The data -
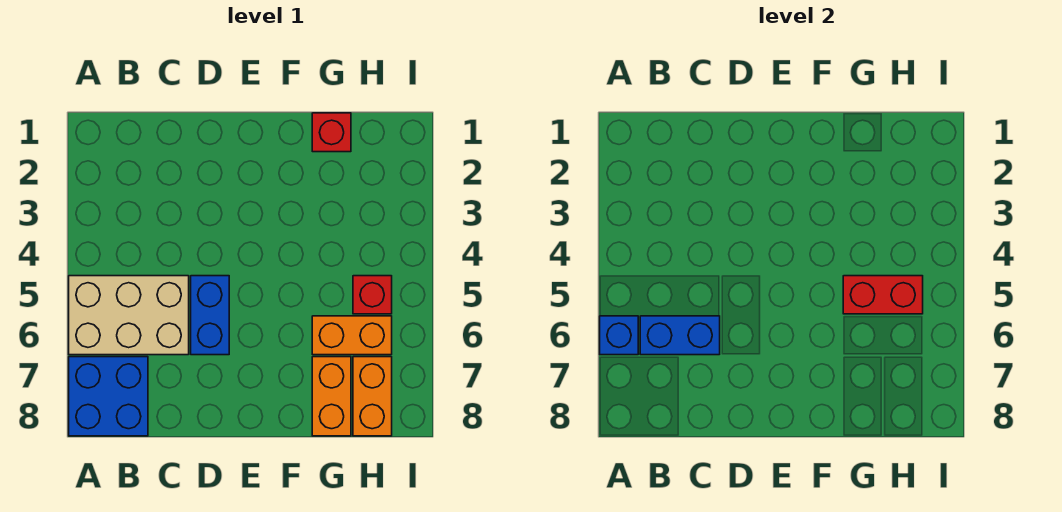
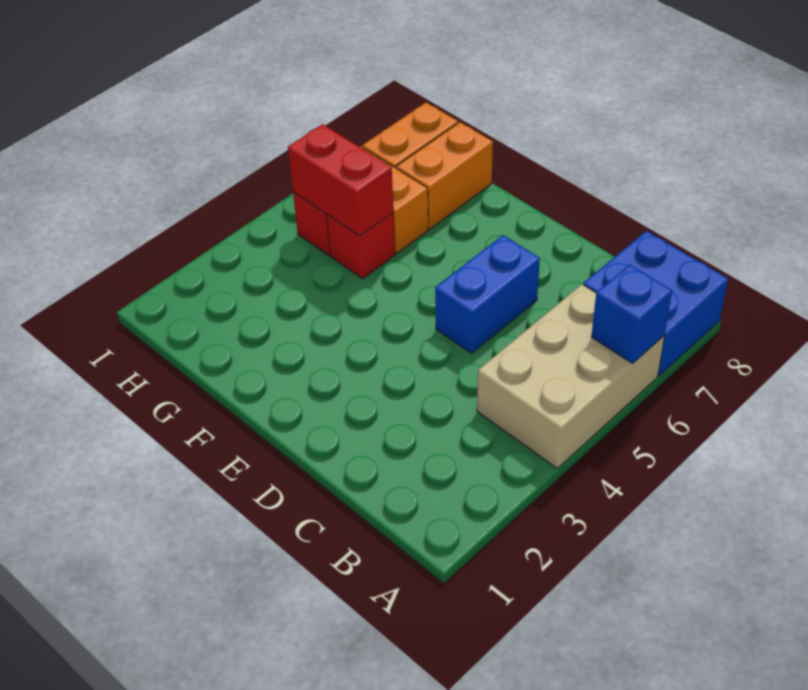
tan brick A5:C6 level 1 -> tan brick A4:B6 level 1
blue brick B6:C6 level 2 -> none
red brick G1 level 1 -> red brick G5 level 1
==
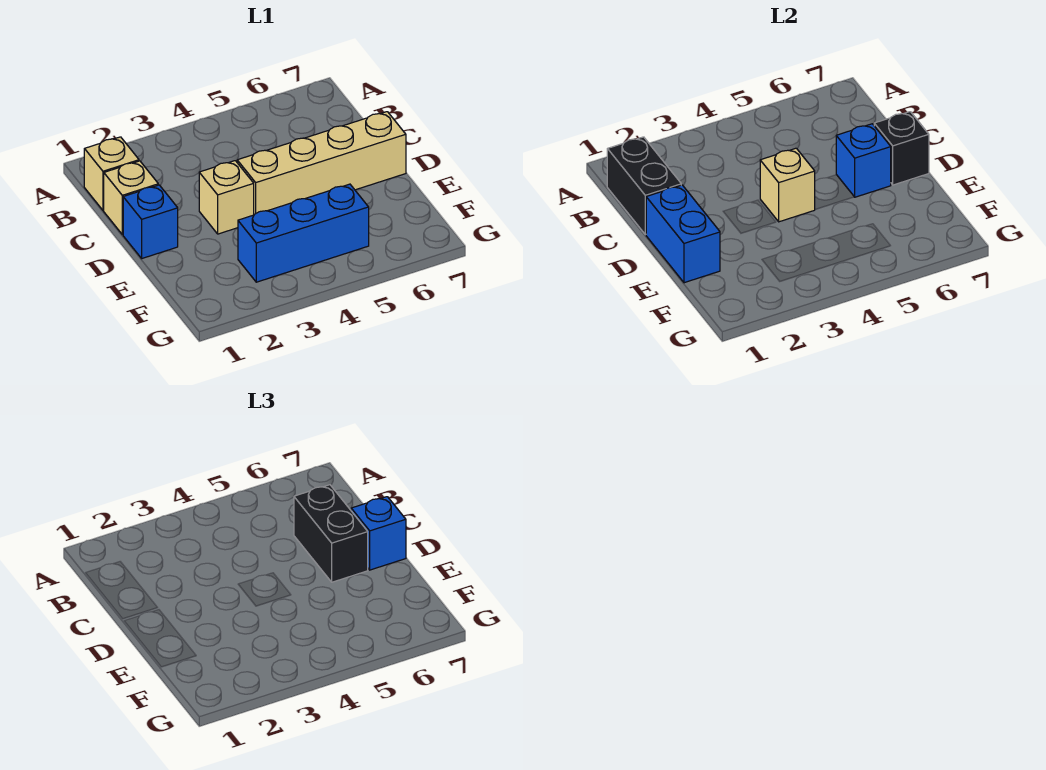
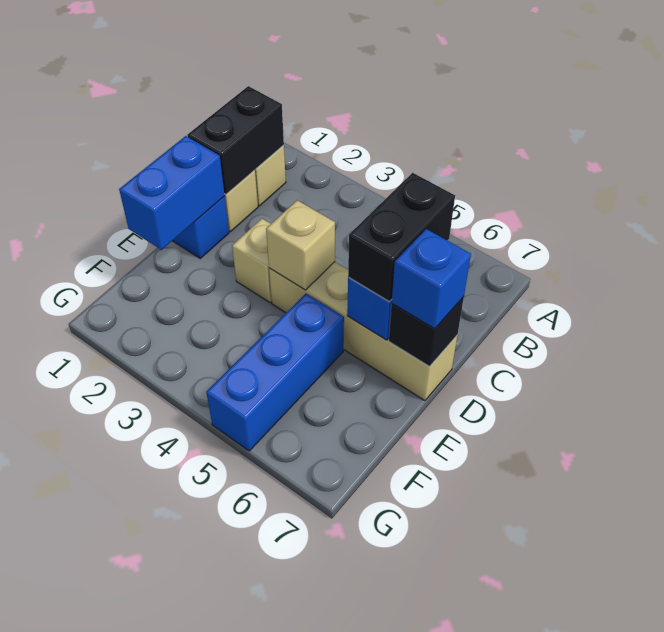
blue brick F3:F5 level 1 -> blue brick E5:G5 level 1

Task description - When you reach the line with "tan brick A5:C6" in the records above, start writing out lines exactly, and stop once the line with "red brick G1 level 1 -> red brick G5 level 1" has been written; include nothing else.

Output -
tan brick A5:C6 level 1 -> tan brick A4:B6 level 1
blue brick B6:C6 level 2 -> none
red brick G1 level 1 -> red brick G5 level 1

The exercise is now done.